DATASET RECORDS |
· · · ·

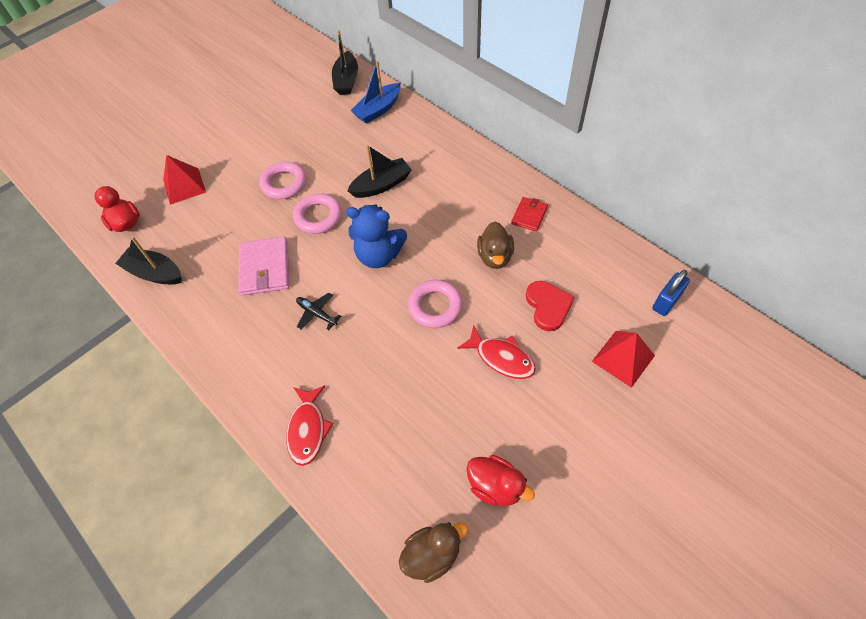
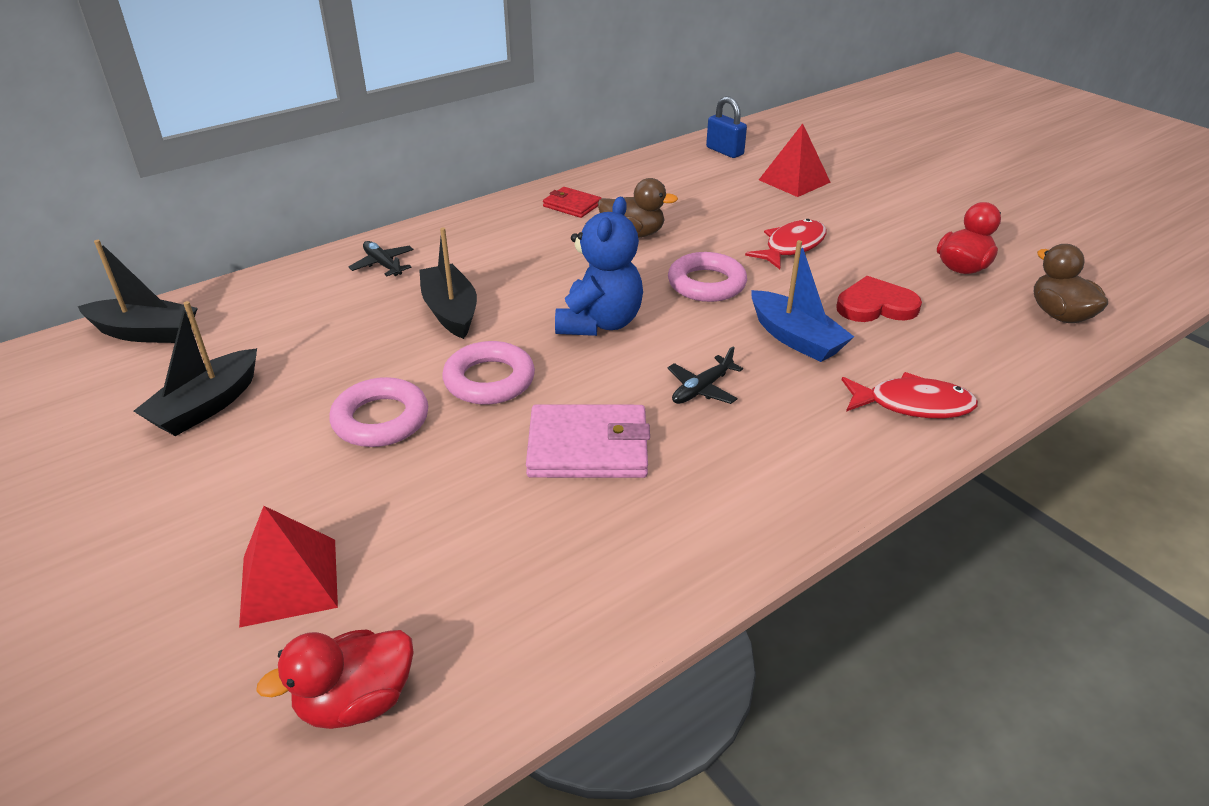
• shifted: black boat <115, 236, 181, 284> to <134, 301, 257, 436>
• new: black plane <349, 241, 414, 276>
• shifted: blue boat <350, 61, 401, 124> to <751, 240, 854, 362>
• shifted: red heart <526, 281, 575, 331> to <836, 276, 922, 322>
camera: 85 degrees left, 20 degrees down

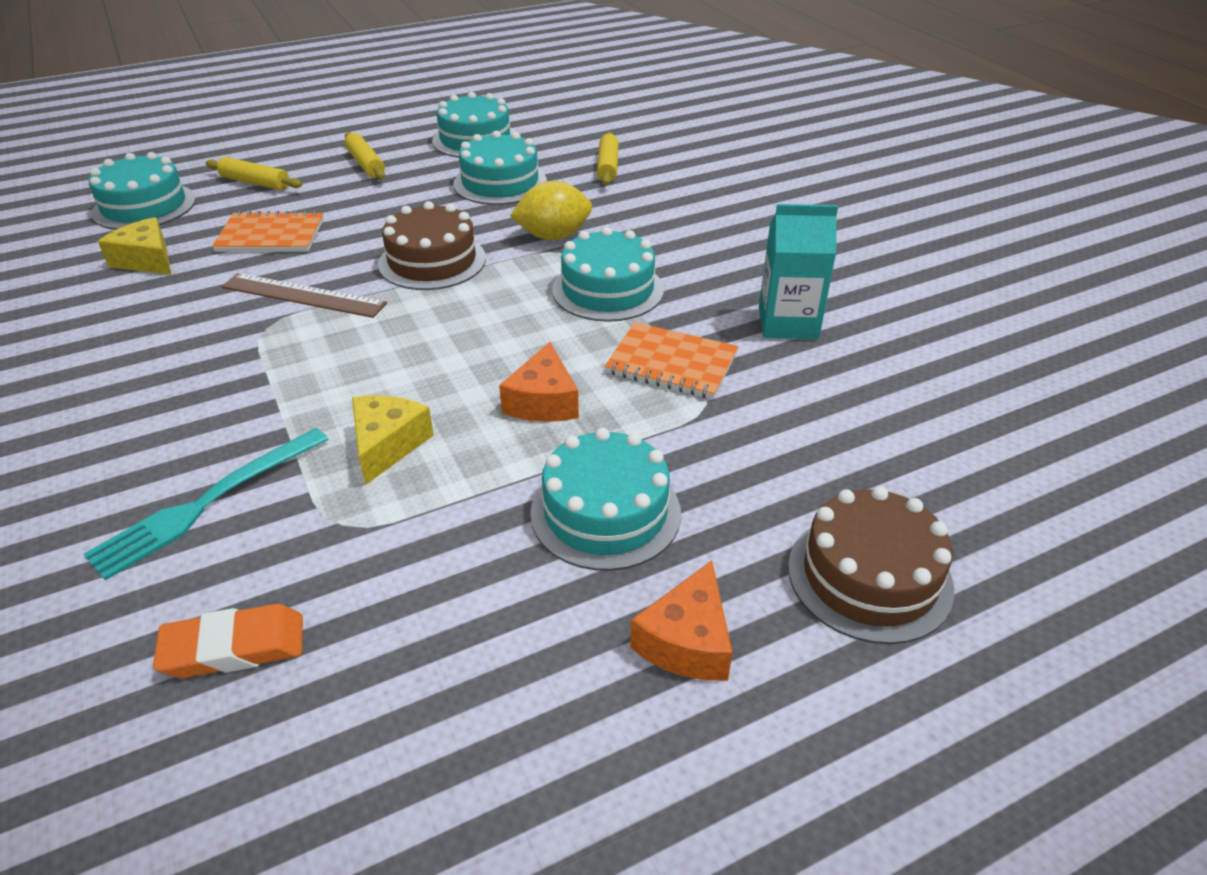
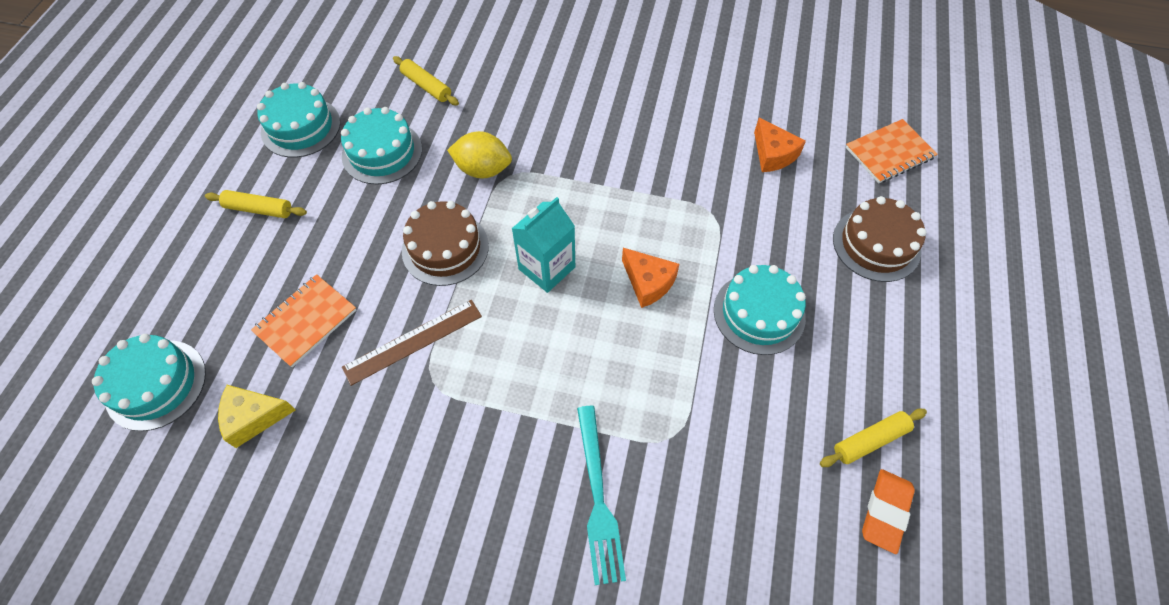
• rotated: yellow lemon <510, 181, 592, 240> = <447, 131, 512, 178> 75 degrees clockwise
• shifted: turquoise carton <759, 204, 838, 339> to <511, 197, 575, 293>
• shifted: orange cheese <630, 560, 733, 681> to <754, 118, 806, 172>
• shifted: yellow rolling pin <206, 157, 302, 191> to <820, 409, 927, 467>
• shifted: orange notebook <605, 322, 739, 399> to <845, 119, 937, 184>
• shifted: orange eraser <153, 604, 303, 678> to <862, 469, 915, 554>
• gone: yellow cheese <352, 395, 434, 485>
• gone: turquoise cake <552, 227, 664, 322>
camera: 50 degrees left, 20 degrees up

· · · ·

ACTIVITY | Copy out all the records exactly as they read, and omit the pictures.

SOLUTION FOR THIS EXERCISE |
• shifted: black boat <115, 236, 181, 284> to <134, 301, 257, 436>
• new: black plane <349, 241, 414, 276>
• shifted: blue boat <350, 61, 401, 124> to <751, 240, 854, 362>
• shifted: red heart <526, 281, 575, 331> to <836, 276, 922, 322>
camera: 85 degrees left, 20 degrees down

• rotated: yellow lemon <510, 181, 592, 240> = <447, 131, 512, 178> 75 degrees clockwise
• shifted: turquoise carton <759, 204, 838, 339> to <511, 197, 575, 293>
• shifted: orange cheese <630, 560, 733, 681> to <754, 118, 806, 172>
• shifted: yellow rolling pin <206, 157, 302, 191> to <820, 409, 927, 467>
• shifted: orange notebook <605, 322, 739, 399> to <845, 119, 937, 184>
• shifted: orange eraser <153, 604, 303, 678> to <862, 469, 915, 554>
• gone: yellow cheese <352, 395, 434, 485>
• gone: turquoise cake <552, 227, 664, 322>
camera: 50 degrees left, 20 degrees up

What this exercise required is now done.